Work instructions ▸ Records follow. Pull out every line that contains "brown".

Data to process ▸

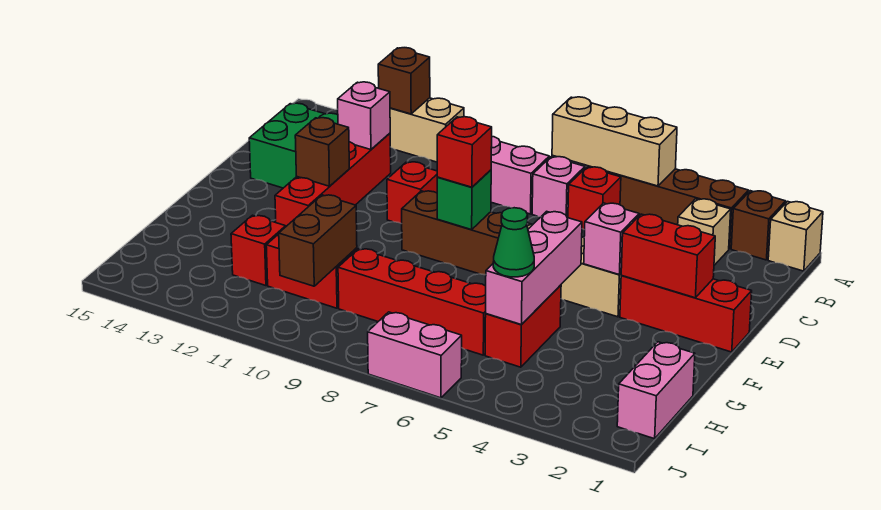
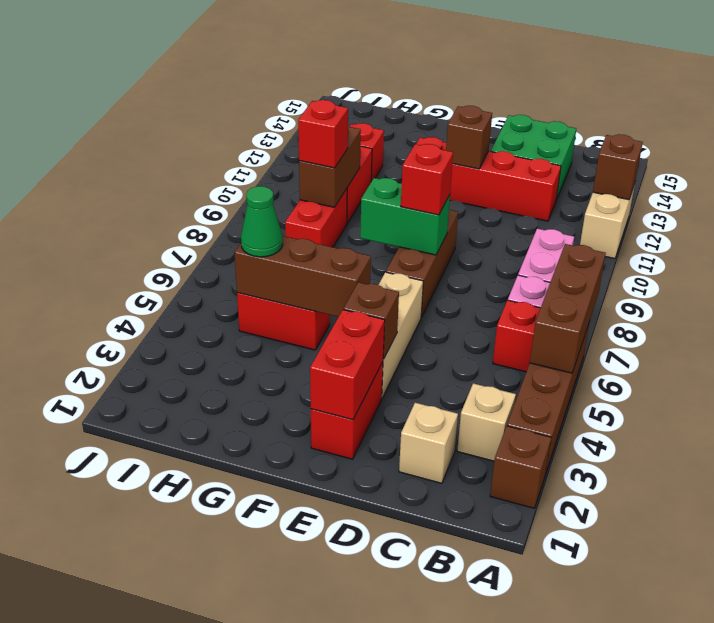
tan brick A1 level 1 -> tan brick C2 level 1
tan brick A5:A7 level 2 -> brown brick A5:A7 level 2
pink brick C12 level 2 -> none
red brick D10 level 1 -> red brick H9 level 3
red brick E1:E3 level 1 -> red brick E2:E3 level 1
pink brick E4 level 2 -> brown brick E4 level 2
green brick E8 level 2 -> green brick E8:F8 level 2
pink brick F5:H5 level 2 -> brown brick F5:H5 level 2
pink brick H1:I1 level 1 -> none
red brick H6:H9 level 1 -> red brick H8:H9 level 1
brown brick H10:I10 level 2 -> brown brick H9:H10 level 2
pink brick J6:J7 level 1 -> none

Answer to this problem ▸
tan brick A5:A7 level 2 -> brown brick A5:A7 level 2
pink brick E4 level 2 -> brown brick E4 level 2
pink brick F5:H5 level 2 -> brown brick F5:H5 level 2
brown brick H10:I10 level 2 -> brown brick H9:H10 level 2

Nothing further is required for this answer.